● TASK PROMPT
Recast every line of the listing below as a numbered list, skipping any blank lines and leaving the pictures out of your answer.
***** SUPPLIED MATERIAL *****
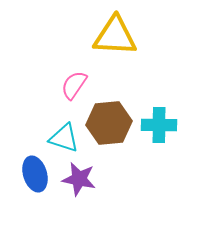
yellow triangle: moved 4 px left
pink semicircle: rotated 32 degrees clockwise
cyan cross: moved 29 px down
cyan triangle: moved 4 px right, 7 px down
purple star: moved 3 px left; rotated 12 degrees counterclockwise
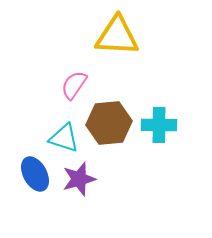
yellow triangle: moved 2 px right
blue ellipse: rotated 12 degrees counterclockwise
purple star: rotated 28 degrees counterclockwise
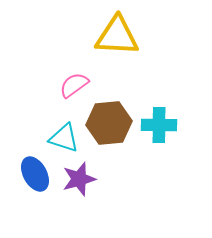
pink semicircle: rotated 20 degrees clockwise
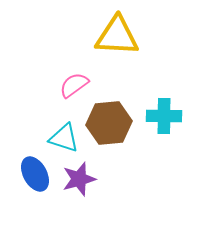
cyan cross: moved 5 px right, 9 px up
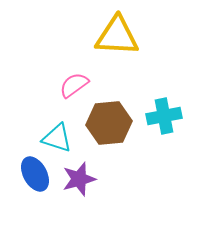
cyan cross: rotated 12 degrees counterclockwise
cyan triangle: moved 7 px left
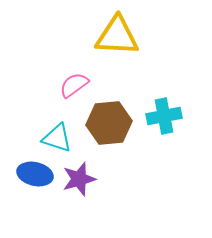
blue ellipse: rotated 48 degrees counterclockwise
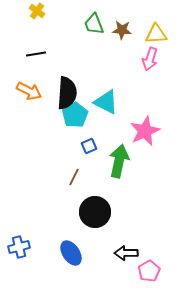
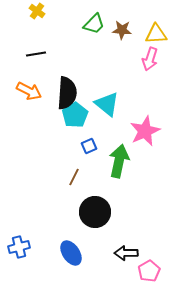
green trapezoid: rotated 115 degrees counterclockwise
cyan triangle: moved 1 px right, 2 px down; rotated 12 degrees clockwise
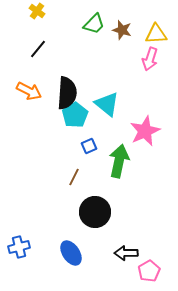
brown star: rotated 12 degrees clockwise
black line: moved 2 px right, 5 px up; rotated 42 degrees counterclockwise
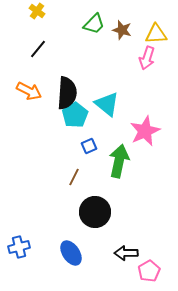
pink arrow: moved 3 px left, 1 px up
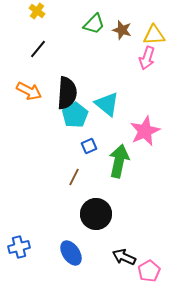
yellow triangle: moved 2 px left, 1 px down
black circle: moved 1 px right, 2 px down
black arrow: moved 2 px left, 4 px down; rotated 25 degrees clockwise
*****
● COMPLETED EXERCISE
1. yellow triangle: moved 4 px left
2. pink semicircle: rotated 32 degrees clockwise
3. cyan cross: moved 29 px down
4. cyan triangle: moved 4 px right, 7 px down
5. purple star: moved 3 px left; rotated 12 degrees counterclockwise
6. yellow triangle: moved 2 px right
7. blue ellipse: rotated 12 degrees counterclockwise
8. purple star: rotated 28 degrees counterclockwise
9. pink semicircle: rotated 20 degrees clockwise
10. cyan cross: moved 5 px right, 9 px up
11. cyan cross: rotated 12 degrees counterclockwise
12. cyan triangle: moved 7 px left
13. blue ellipse: rotated 48 degrees counterclockwise
14. green trapezoid: rotated 115 degrees counterclockwise
15. cyan triangle: moved 1 px right, 2 px down; rotated 12 degrees clockwise
16. brown star: rotated 12 degrees clockwise
17. black line: moved 2 px right, 5 px up; rotated 42 degrees counterclockwise
18. pink arrow: moved 3 px left, 1 px up
19. yellow triangle: moved 2 px left, 1 px down
20. black circle: moved 1 px right, 2 px down
21. black arrow: moved 2 px left, 4 px down; rotated 25 degrees clockwise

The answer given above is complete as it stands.